Collection entries:
------------------------------
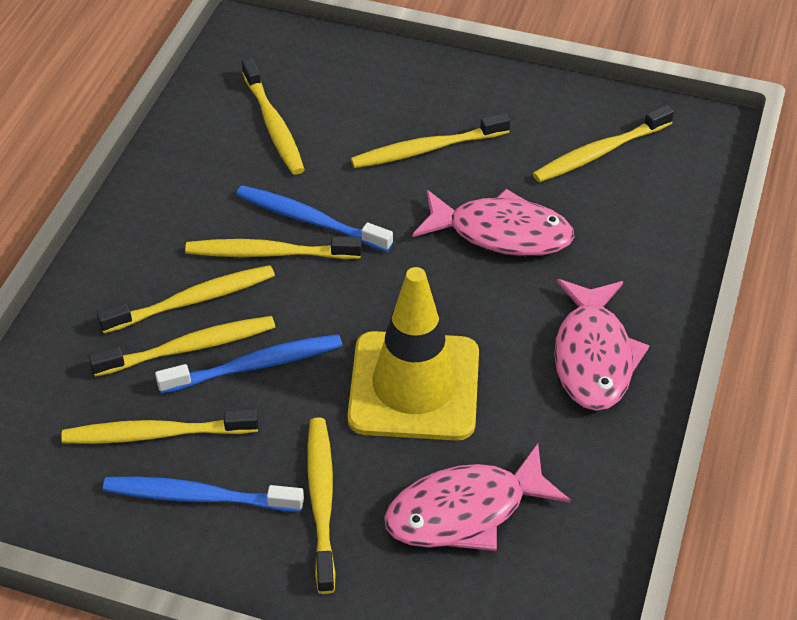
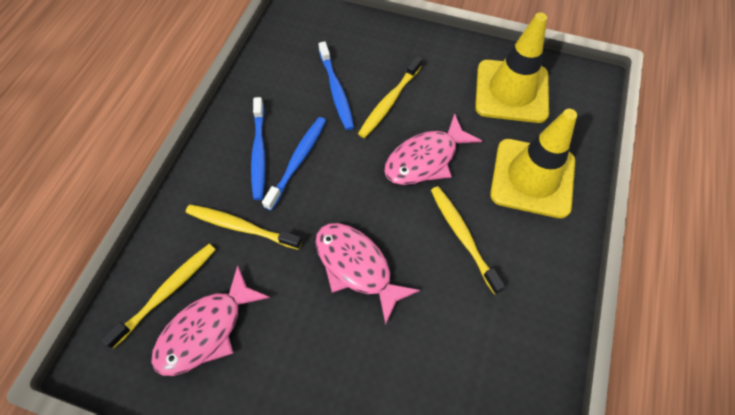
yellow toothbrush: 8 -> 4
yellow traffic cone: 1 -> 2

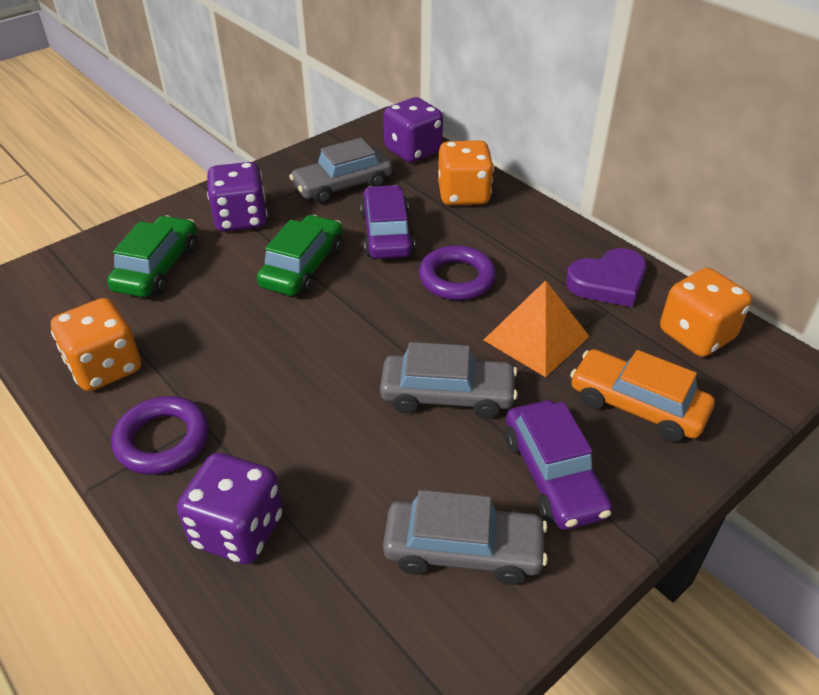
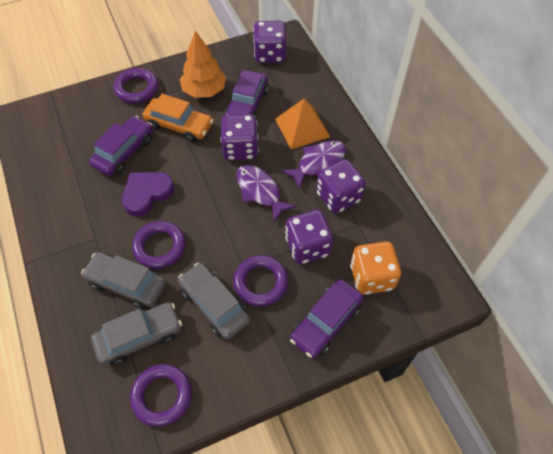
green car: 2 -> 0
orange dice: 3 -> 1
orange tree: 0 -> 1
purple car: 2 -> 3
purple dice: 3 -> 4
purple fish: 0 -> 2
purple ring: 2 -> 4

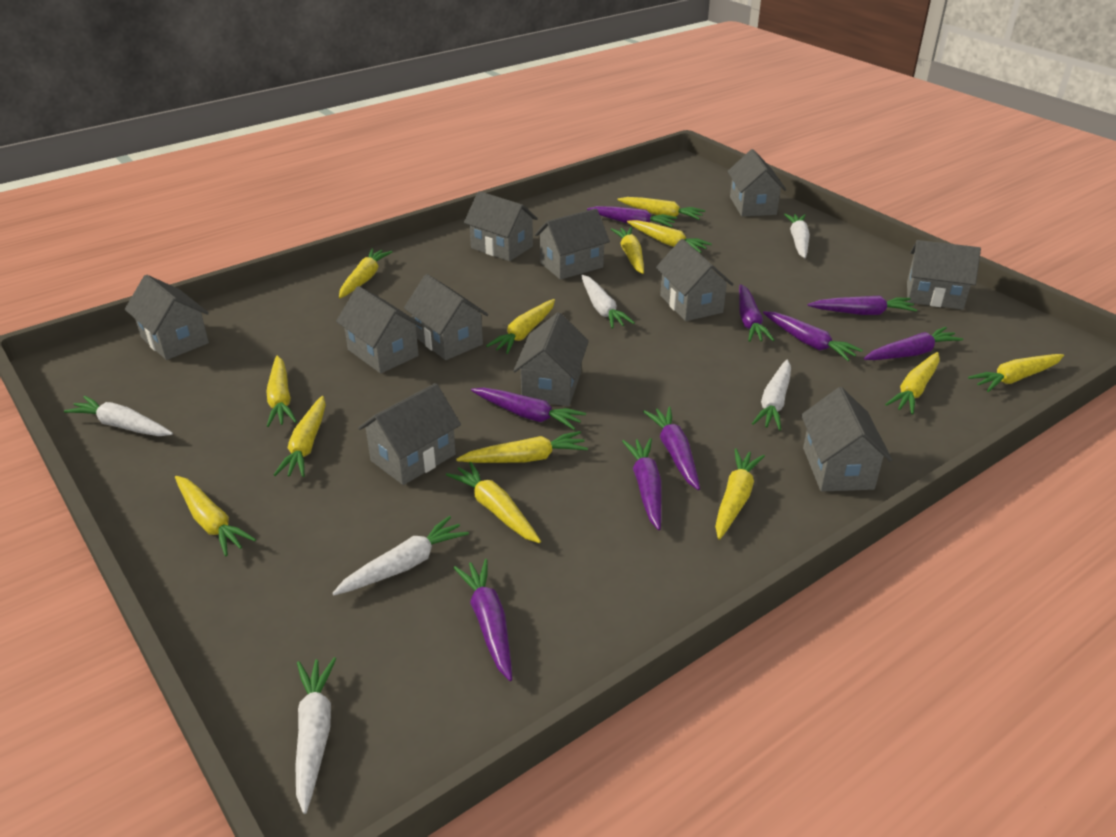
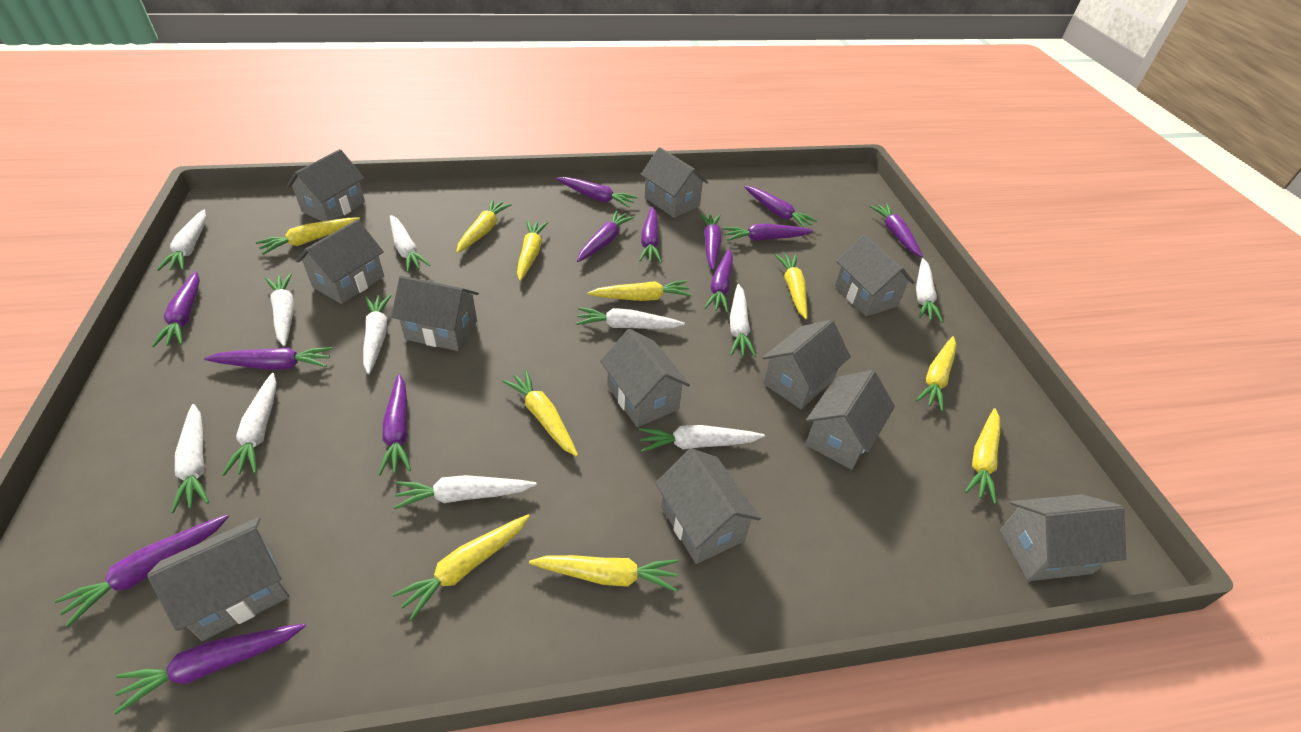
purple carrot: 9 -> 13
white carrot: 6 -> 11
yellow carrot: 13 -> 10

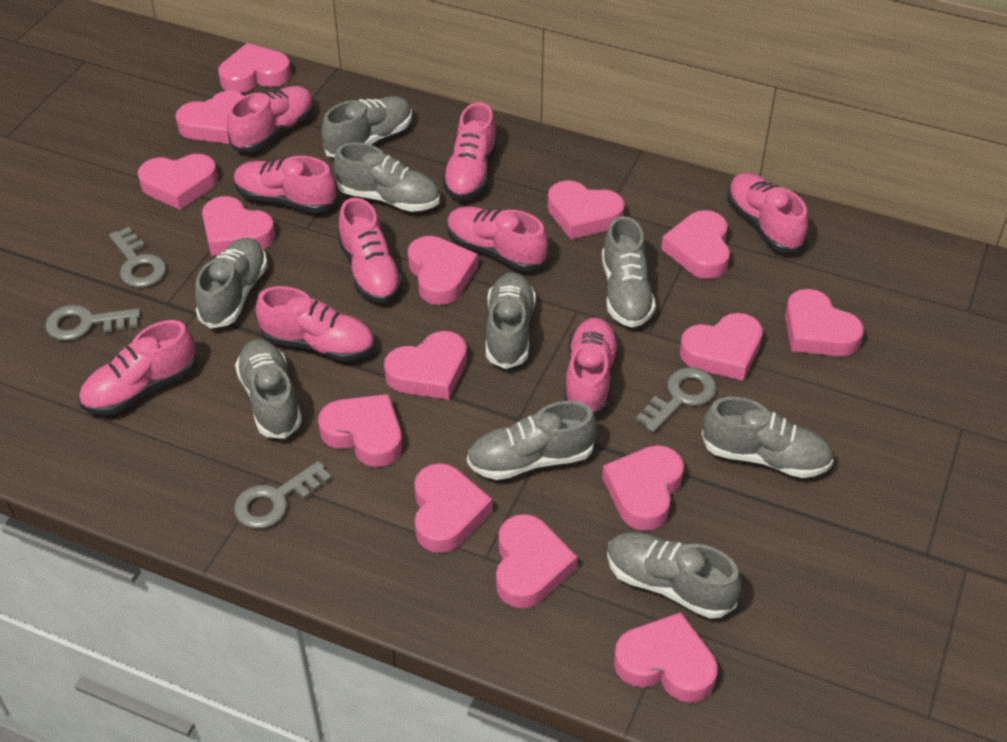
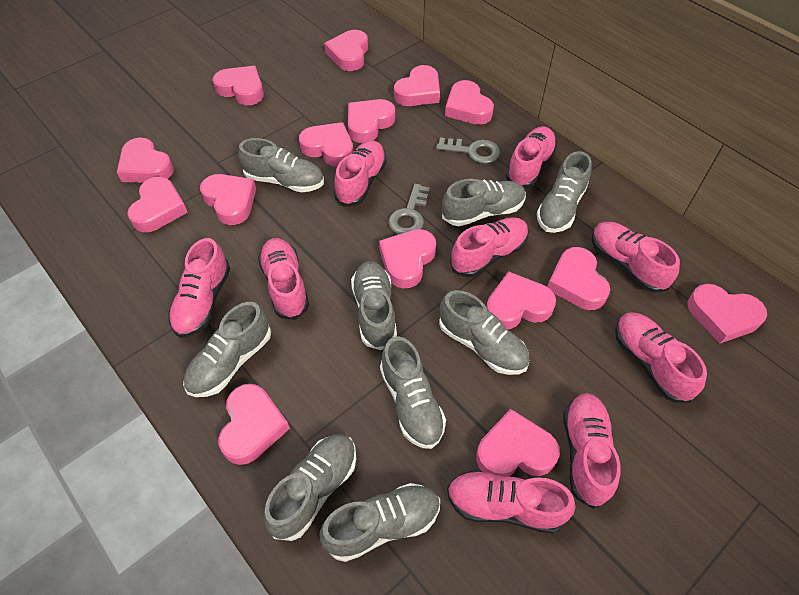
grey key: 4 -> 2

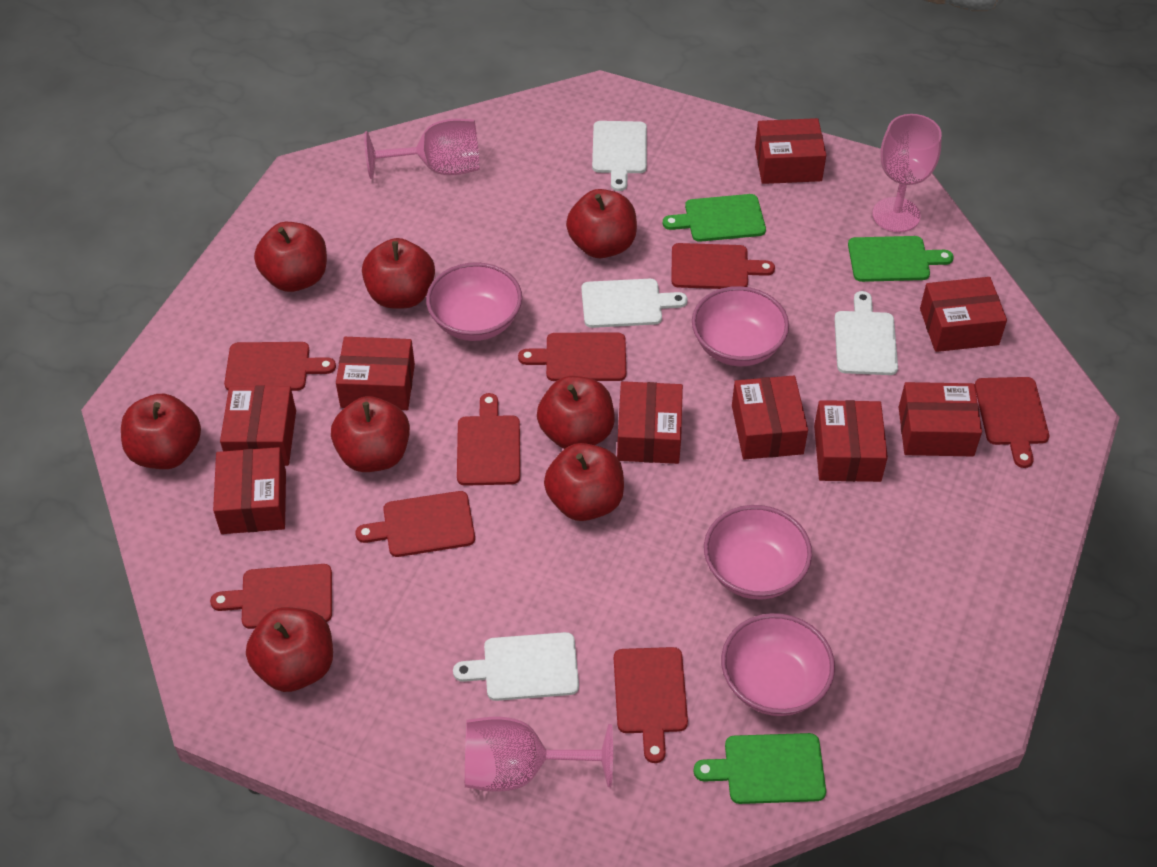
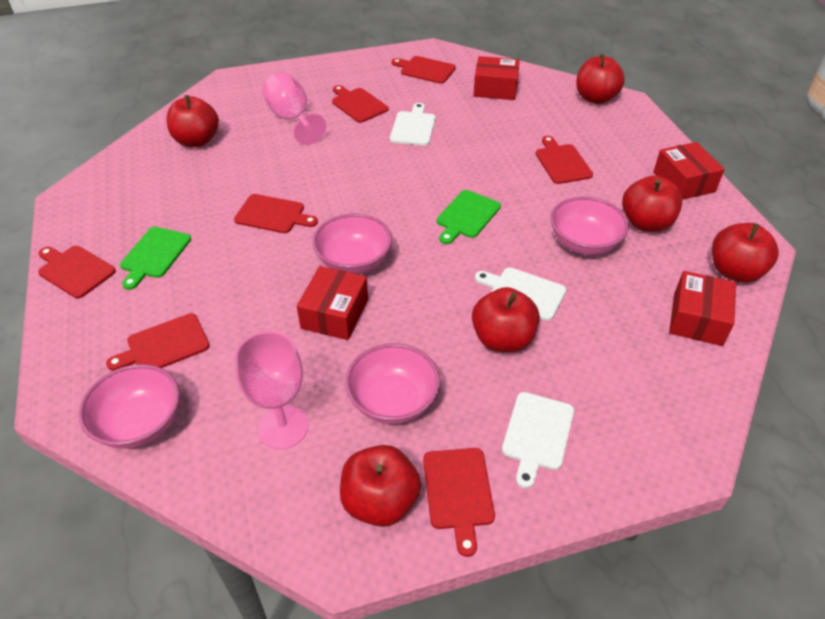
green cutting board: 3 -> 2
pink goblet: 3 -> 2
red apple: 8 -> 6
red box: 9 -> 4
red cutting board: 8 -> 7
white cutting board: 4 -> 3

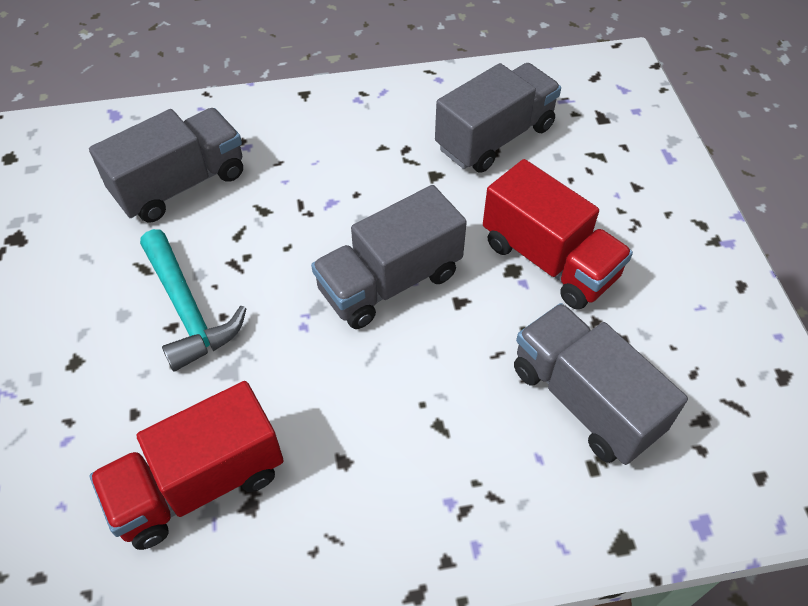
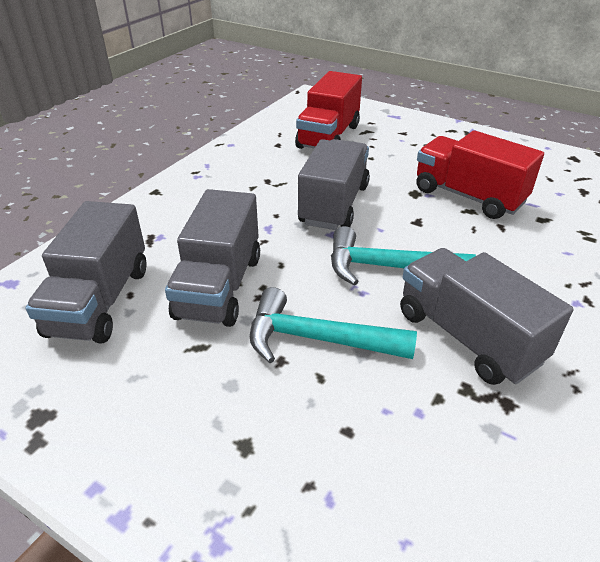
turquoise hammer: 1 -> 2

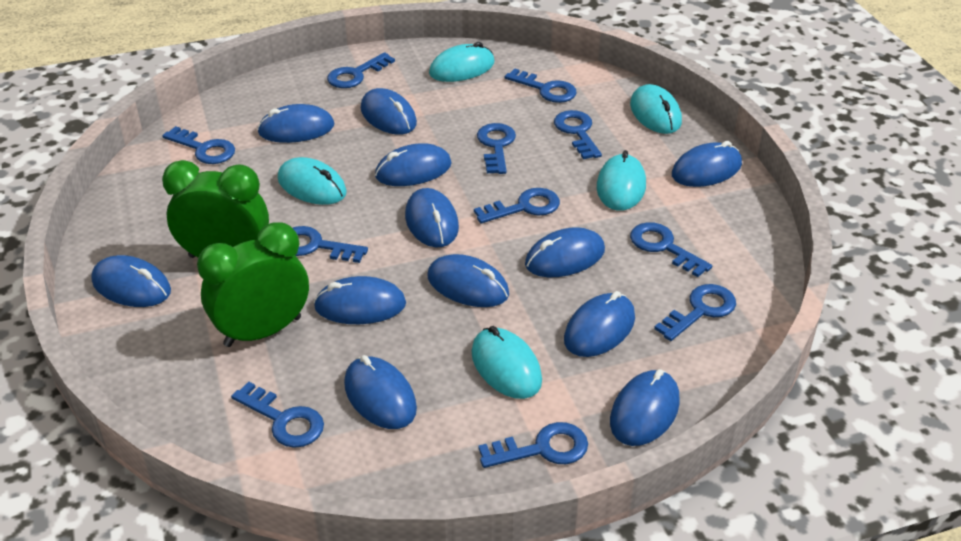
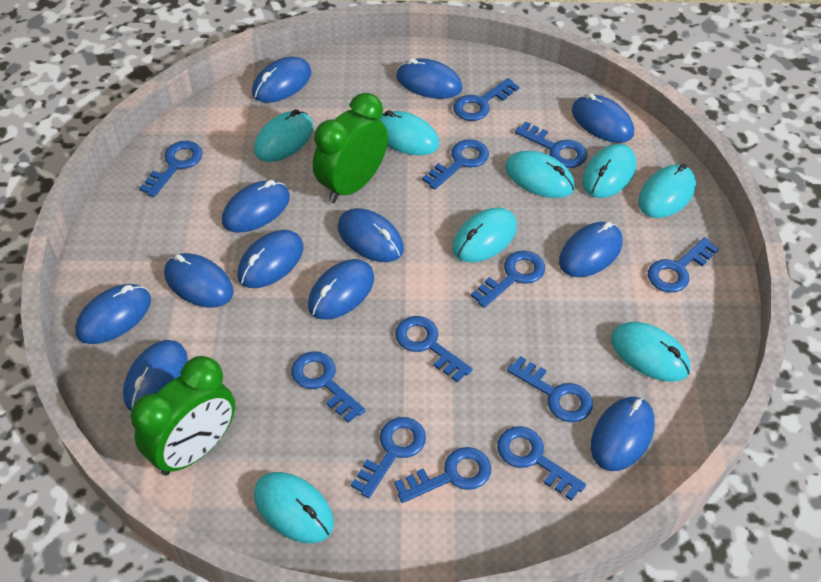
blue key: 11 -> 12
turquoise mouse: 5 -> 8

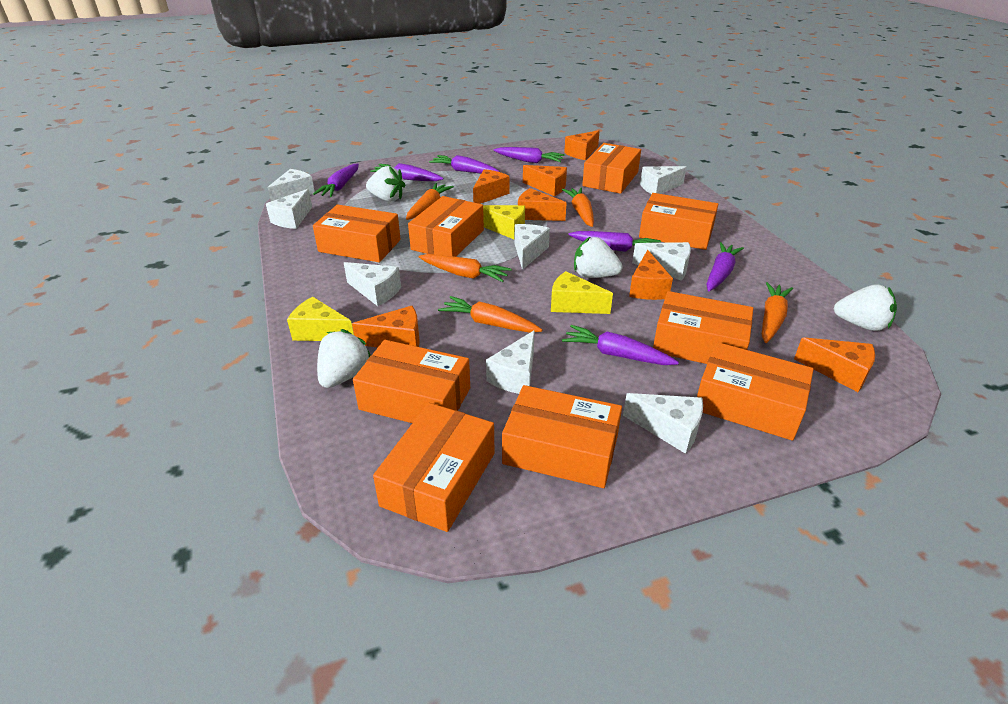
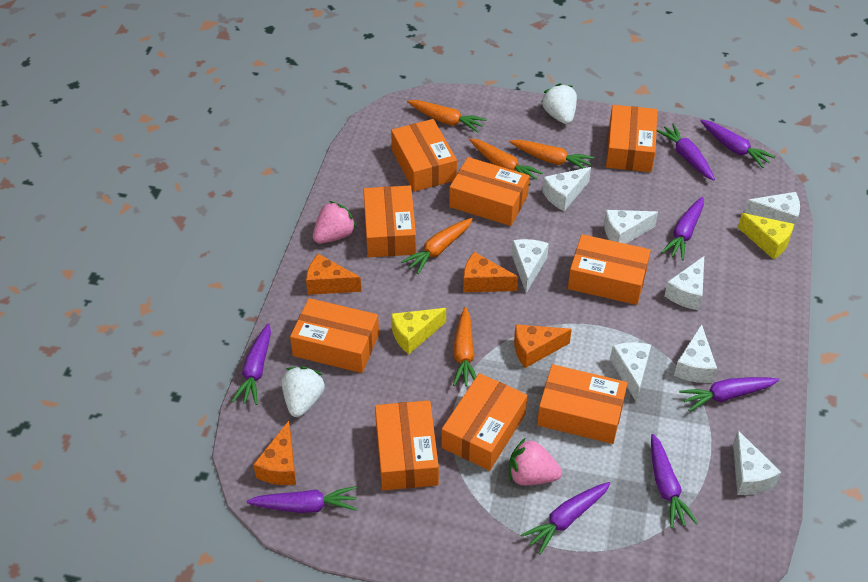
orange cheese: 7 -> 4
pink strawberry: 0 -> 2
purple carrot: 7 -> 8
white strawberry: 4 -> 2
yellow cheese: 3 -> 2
------------------------------
> Work to be completed:
Go through the entries above and report every line in which the word "orange" appears.

> Output for this task:
orange dice: 3 -> 1
orange tree: 0 -> 1
orange cheese: 7 -> 4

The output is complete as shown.